▸ What to do: Give back the data below word for word. Any image in it should be left out.

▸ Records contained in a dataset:
↓↓↓
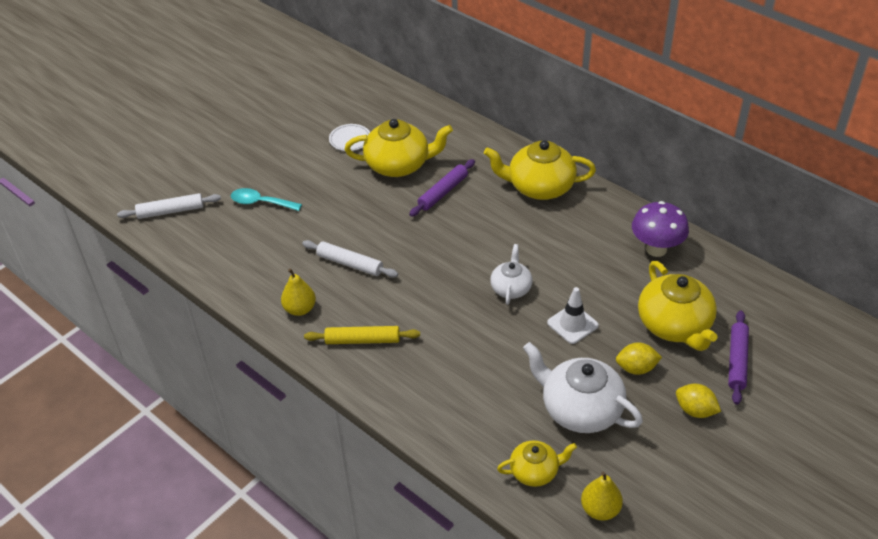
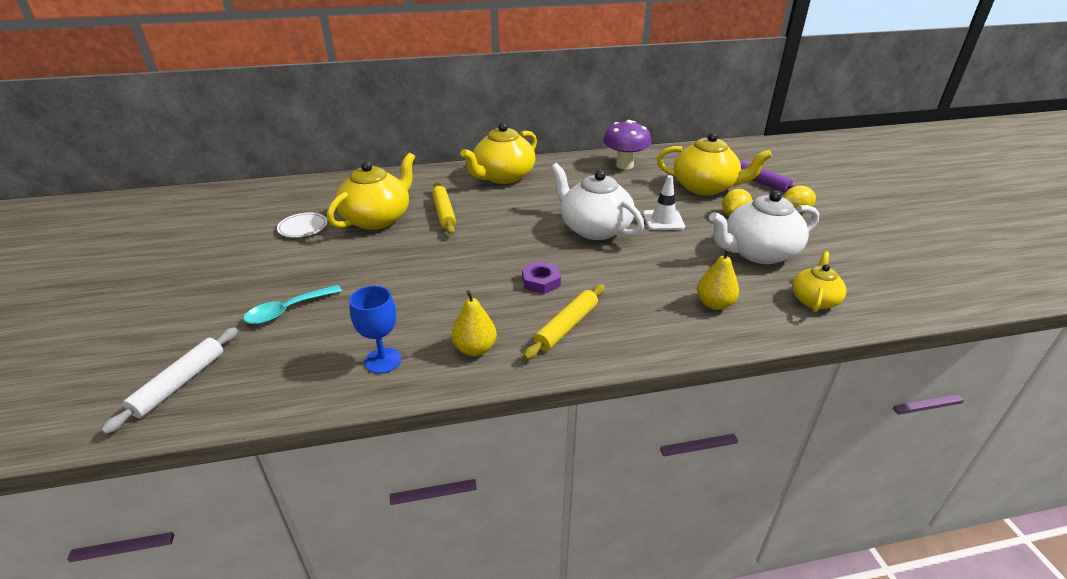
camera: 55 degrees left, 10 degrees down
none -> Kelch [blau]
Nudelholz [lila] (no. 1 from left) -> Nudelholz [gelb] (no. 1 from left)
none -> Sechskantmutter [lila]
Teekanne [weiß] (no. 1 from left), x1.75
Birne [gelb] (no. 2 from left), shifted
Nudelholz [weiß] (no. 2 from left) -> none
↑↑↑
▸ Task answer:
camera: 55 degrees left, 10 degrees down
none -> Kelch [blau]
Nudelholz [lila] (no. 1 from left) -> Nudelholz [gelb] (no. 1 from left)
none -> Sechskantmutter [lila]
Teekanne [weiß] (no. 1 from left), x1.75
Birne [gelb] (no. 2 from left), shifted
Nudelholz [weiß] (no. 2 from left) -> none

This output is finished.